Task item. All the lines below need to be transcribed exactly. Pictures get left out.

Change detection outputs
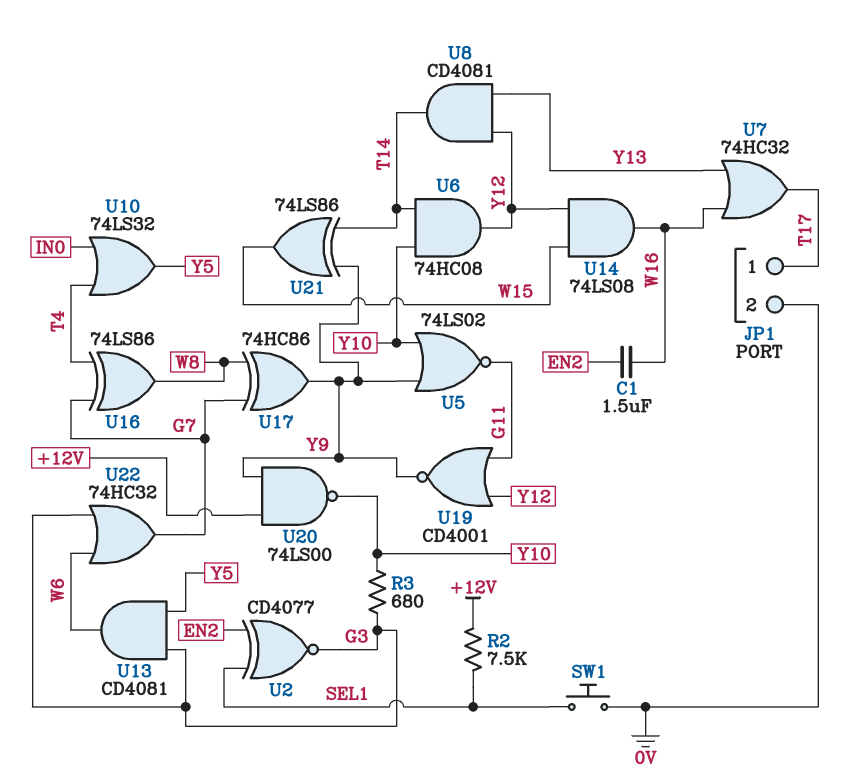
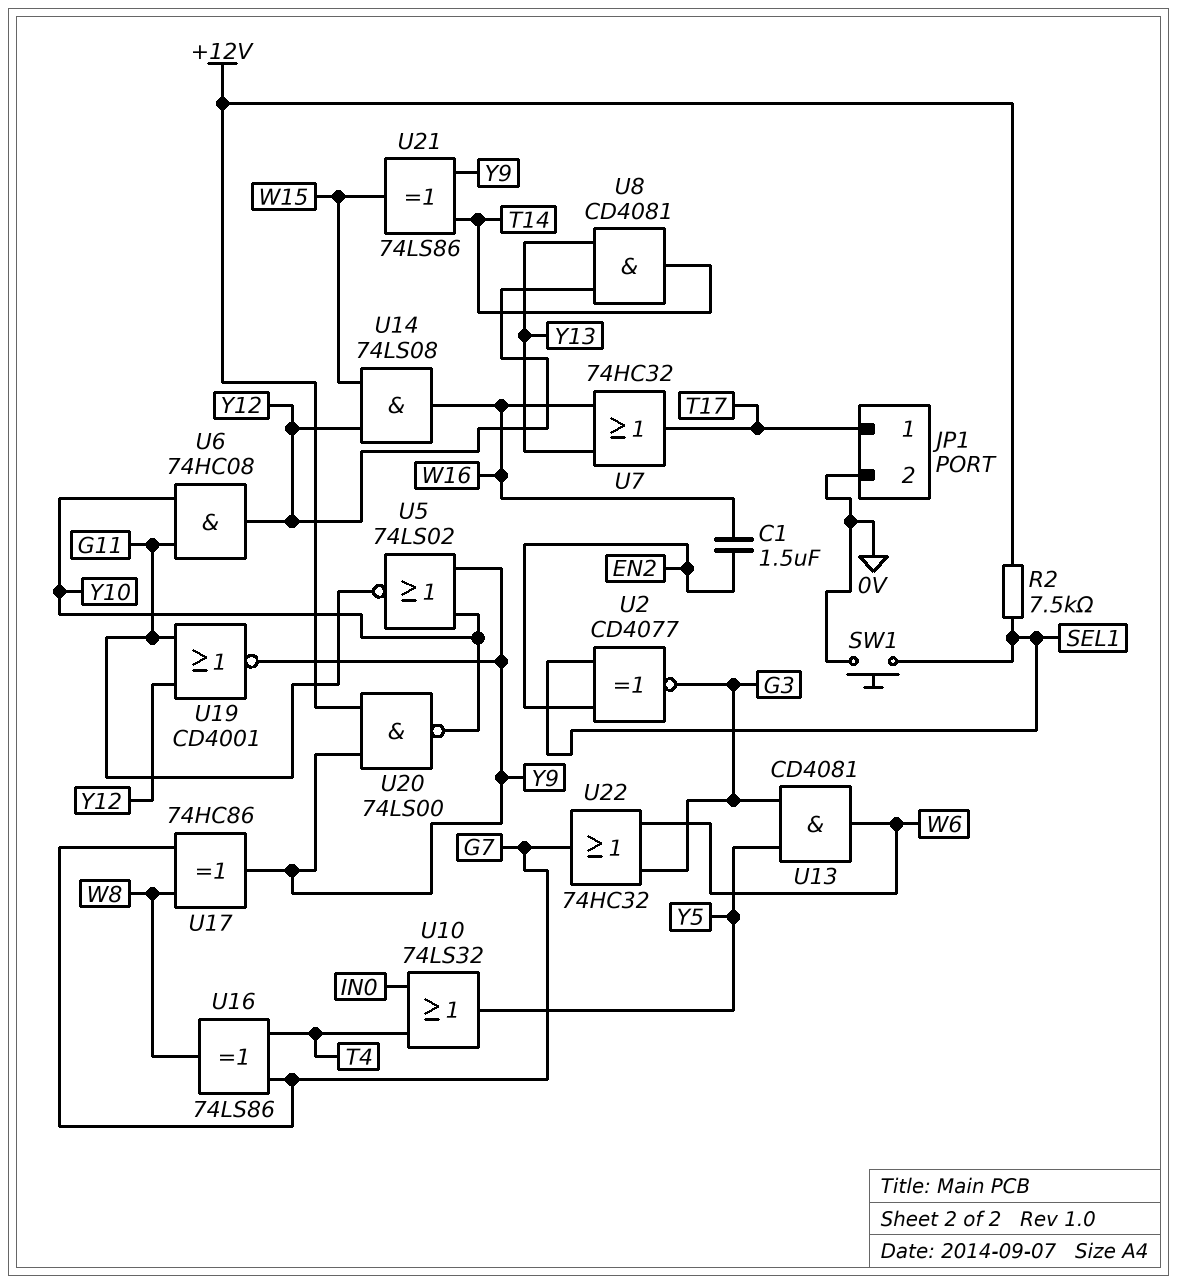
R3: 680 (G3, Y10) -> none
U6: AND 74HC08 (in T14, in Y10, out Y12) -> AND 74HC08 (in G11, in Y10, out Y12)

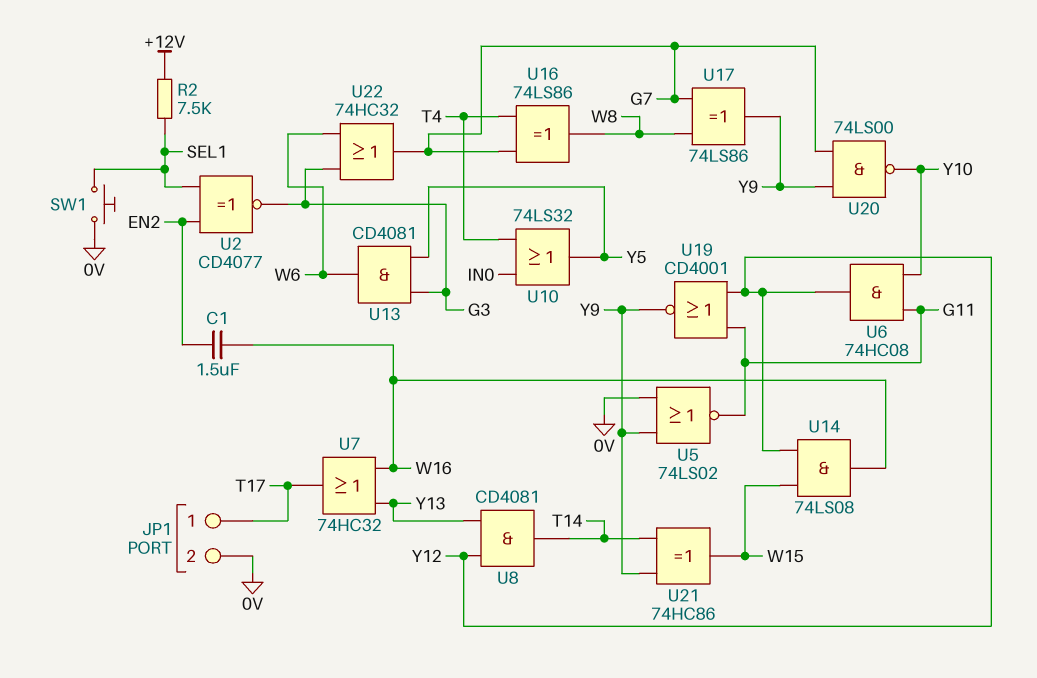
U5: NOR 74LS02 (in Y9, in Y10, out G11) -> NOR 74LS02 (in 0V, in Y9, out G11)
U17: XOR 74HC86 (in G7, in W8, out Y9) -> XOR 74LS86 (in G7, in W8, out Y9)
U20: NAND 74LS00 (in +12V, in Y9, out Y10) -> NAND 74LS00 (in G7, in Y9, out Y10)
U21: XOR 74LS86 (in T14, in Y9, out W15) -> XOR 74HC86 (in T14, in Y9, out W15)

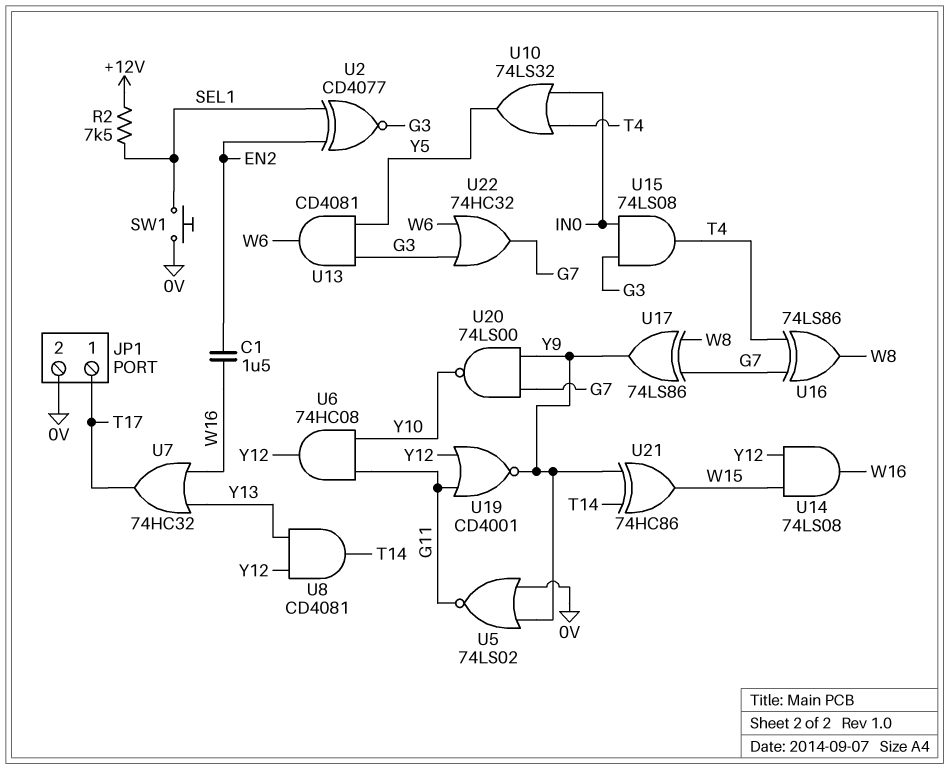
U15: none -> AND 74LS08 (in G3, in IN0, out T4)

Written answer.
R3: 680 (G3, Y10) -> none
U6: AND 74HC08 (in T14, in Y10, out Y12) -> AND 74HC08 (in G11, in Y10, out Y12)

U5: NOR 74LS02 (in Y9, in Y10, out G11) -> NOR 74LS02 (in 0V, in Y9, out G11)
U17: XOR 74HC86 (in G7, in W8, out Y9) -> XOR 74LS86 (in G7, in W8, out Y9)
U20: NAND 74LS00 (in +12V, in Y9, out Y10) -> NAND 74LS00 (in G7, in Y9, out Y10)
U21: XOR 74LS86 (in T14, in Y9, out W15) -> XOR 74HC86 (in T14, in Y9, out W15)

U15: none -> AND 74LS08 (in G3, in IN0, out T4)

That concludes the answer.